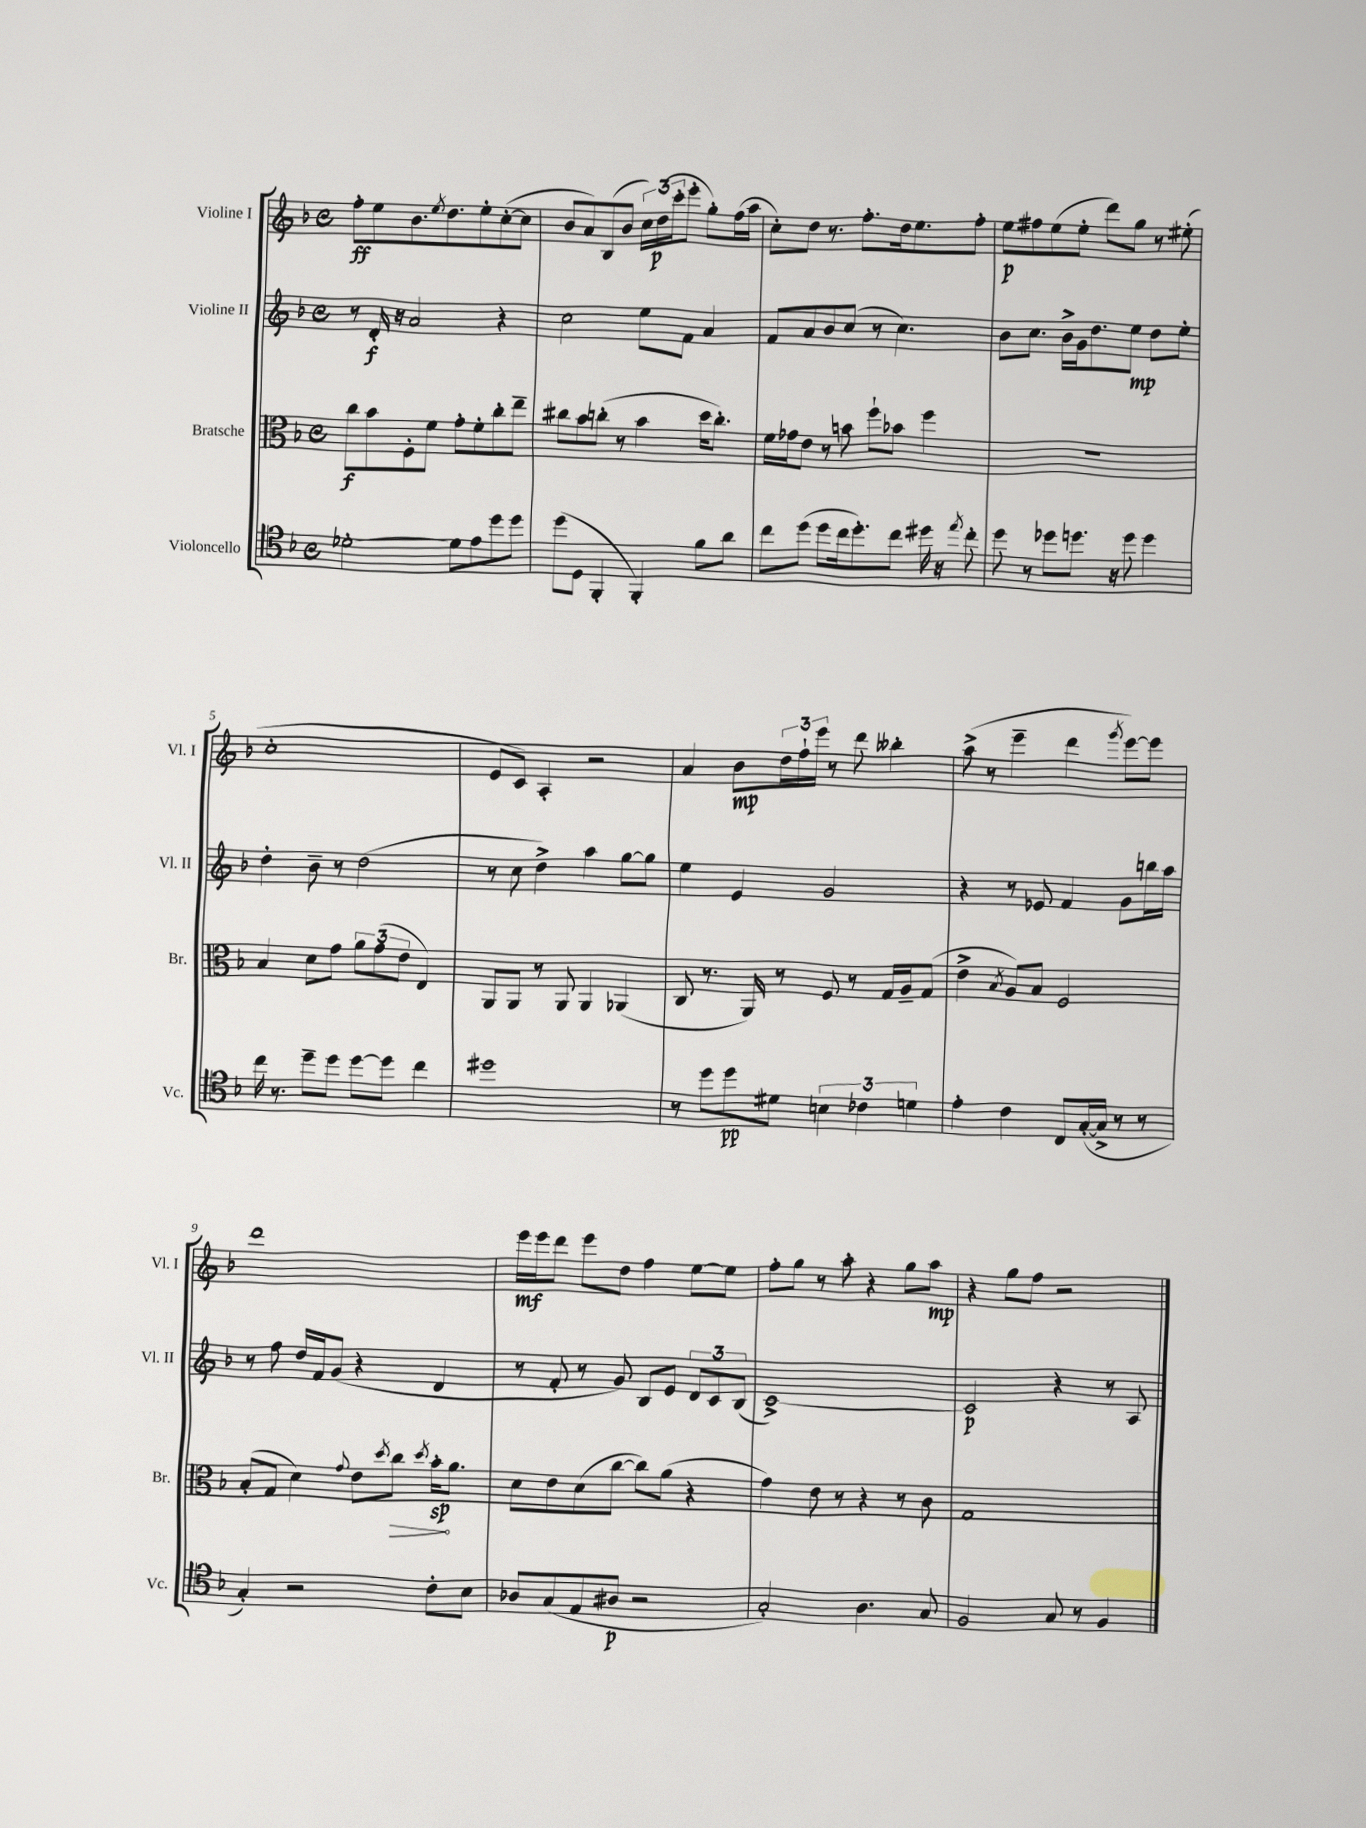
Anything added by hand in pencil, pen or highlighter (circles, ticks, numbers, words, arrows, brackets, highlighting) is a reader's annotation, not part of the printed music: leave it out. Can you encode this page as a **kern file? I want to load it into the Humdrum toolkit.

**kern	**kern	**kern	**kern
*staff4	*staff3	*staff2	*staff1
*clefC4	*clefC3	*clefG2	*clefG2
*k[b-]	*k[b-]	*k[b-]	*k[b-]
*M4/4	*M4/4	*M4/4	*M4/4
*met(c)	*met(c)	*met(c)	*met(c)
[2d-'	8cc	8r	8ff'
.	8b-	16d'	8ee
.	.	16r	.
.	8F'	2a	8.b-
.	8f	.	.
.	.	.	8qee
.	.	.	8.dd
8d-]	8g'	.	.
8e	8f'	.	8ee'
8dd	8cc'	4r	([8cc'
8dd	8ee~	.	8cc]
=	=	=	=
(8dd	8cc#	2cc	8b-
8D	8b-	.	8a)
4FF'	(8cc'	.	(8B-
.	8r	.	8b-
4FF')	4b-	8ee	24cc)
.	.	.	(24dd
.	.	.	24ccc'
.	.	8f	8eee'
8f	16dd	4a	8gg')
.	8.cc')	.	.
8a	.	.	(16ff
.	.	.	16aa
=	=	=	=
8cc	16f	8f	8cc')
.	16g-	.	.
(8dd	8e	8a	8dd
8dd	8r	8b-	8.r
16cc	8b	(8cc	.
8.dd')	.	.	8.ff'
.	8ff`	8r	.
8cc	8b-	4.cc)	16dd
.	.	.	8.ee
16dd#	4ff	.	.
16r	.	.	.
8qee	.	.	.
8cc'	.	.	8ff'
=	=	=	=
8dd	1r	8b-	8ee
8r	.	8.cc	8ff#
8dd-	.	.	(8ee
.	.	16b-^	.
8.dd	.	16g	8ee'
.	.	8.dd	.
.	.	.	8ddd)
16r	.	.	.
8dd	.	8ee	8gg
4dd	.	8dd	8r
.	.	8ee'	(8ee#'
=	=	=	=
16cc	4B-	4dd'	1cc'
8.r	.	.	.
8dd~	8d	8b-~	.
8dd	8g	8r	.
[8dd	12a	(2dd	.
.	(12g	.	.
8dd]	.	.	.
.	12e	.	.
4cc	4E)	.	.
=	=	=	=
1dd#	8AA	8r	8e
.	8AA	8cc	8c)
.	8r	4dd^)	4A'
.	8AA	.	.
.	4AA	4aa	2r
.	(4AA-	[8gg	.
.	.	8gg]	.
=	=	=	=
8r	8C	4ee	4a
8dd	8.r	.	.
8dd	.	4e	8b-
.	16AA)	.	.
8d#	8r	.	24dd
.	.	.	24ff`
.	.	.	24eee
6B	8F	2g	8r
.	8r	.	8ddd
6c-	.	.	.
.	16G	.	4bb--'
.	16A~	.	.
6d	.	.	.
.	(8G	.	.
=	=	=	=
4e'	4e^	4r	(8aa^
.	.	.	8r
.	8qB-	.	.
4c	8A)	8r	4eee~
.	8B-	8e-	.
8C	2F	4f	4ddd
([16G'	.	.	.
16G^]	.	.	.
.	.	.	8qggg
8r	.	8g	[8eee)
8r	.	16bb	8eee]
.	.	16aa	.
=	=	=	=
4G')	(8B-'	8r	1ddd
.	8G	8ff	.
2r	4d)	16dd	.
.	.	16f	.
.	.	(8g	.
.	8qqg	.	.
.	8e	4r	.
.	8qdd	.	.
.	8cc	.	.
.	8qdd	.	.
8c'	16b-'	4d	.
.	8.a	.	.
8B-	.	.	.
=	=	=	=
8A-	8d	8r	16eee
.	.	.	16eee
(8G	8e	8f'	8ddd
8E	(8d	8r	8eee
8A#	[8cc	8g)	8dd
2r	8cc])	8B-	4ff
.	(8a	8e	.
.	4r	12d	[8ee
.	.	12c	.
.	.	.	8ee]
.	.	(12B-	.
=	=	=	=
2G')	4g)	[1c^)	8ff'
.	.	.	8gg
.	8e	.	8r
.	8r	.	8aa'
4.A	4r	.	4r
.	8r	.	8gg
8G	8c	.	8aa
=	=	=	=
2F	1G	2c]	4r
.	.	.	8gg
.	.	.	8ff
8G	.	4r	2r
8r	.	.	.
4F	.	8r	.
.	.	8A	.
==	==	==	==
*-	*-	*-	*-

* [EXERCISE AIM] Pull out each line in the rows above that contains the string "kern", and copy those lines in their original order.

* [RIGHT ANSWER]
Anything added by hand in pencil, pen or highlighter (circles, ticks, numbers, words, arrows, brackets, highlighting) is a reader's annotation, not part of the printed music: leave it out. Can you encode this page as a **kern file? I want to load it into the Humdrum toolkit.
**kern	**kern	**kern	**kern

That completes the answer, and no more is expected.